### DATA LISTING ###

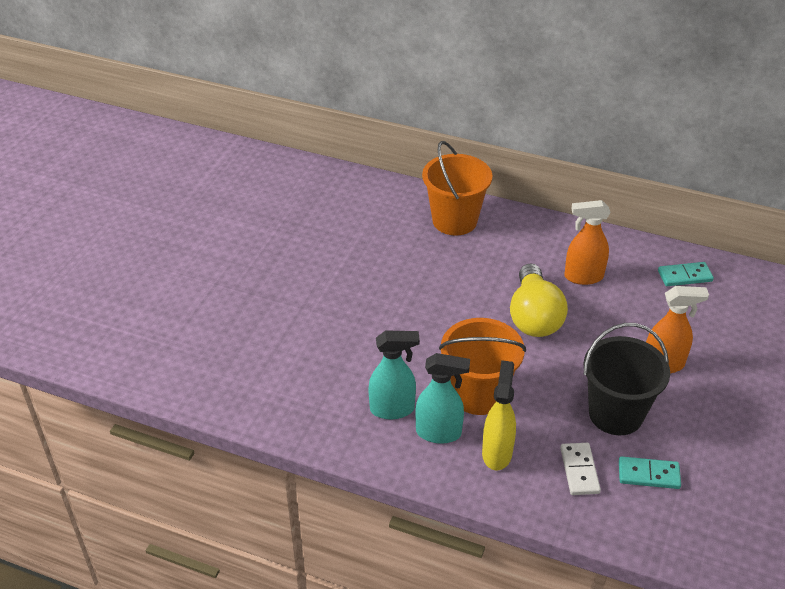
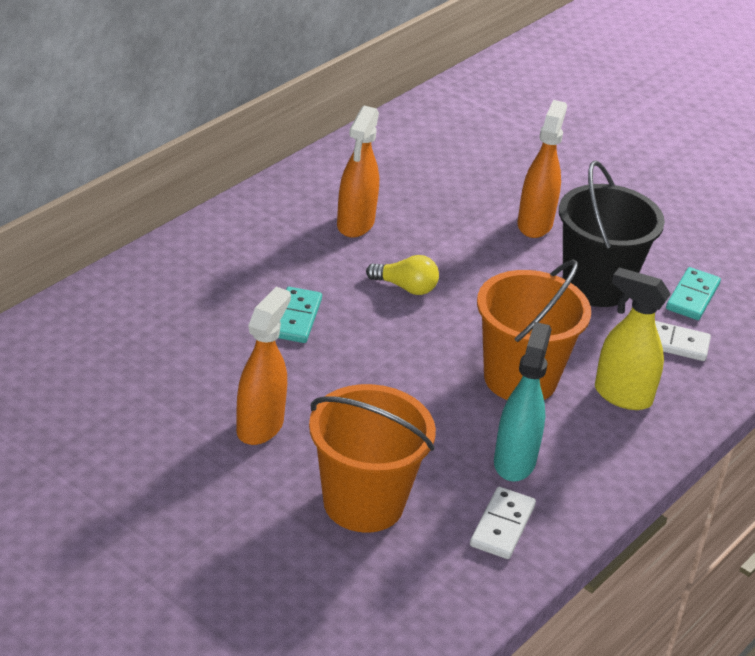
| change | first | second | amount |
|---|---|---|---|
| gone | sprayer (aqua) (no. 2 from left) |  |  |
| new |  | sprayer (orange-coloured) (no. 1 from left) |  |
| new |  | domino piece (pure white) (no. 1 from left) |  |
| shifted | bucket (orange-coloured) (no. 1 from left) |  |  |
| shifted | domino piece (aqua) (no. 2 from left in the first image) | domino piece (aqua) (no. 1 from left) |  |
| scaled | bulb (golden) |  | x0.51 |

###

Would you mind transcribing the material exactly, without the pictures?

| change | first | second | amount |
|---|---|---|---|
| gone | sprayer (aqua) (no. 2 from left) |  |  |
| new |  | sprayer (orange-coloured) (no. 1 from left) |  |
| new |  | domino piece (pure white) (no. 1 from left) |  |
| shifted | bucket (orange-coloured) (no. 1 from left) |  |  |
| shifted | domino piece (aqua) (no. 2 from left in the first image) | domino piece (aqua) (no. 1 from left) |  |
| scaled | bulb (golden) |  | x0.51 |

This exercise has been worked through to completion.